== WORK TO DO ==
Every line that includes the word "stroma" is to be listed.

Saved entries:
□ □ □ □ □ □ □
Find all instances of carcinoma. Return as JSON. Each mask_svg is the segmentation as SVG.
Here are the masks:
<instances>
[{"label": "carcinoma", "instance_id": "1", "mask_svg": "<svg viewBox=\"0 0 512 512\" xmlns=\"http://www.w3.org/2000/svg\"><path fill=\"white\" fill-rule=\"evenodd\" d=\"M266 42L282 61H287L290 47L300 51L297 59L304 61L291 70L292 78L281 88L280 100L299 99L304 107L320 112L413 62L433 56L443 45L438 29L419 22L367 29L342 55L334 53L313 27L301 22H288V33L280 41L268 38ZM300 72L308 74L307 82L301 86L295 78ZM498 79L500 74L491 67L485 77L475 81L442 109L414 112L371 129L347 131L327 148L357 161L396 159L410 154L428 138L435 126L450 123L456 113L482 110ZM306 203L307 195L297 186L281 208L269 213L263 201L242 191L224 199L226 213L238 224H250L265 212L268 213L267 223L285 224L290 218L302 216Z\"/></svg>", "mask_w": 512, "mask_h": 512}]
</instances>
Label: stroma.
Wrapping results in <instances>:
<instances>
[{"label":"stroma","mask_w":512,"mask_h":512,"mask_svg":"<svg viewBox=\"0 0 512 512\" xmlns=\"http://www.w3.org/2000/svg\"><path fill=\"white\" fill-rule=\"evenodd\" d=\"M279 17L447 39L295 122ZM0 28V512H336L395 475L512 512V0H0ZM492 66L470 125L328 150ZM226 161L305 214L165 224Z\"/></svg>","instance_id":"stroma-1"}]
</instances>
□ □ □ □ □ □ □
== FULL OUTPUT ==
Label: stroma.
[{"label":"stroma","mask_w":512,"mask_h":512,"mask_svg":"<svg viewBox=\"0 0 512 512\" xmlns=\"http://www.w3.org/2000/svg\"><path fill=\"white\" fill-rule=\"evenodd\" d=\"M279 17L447 39L295 122ZM0 28V512H336L395 475L512 512V0H0ZM492 66L470 125L328 150ZM226 161L305 214L165 224Z\"/></svg>","instance_id":"stroma-1"}]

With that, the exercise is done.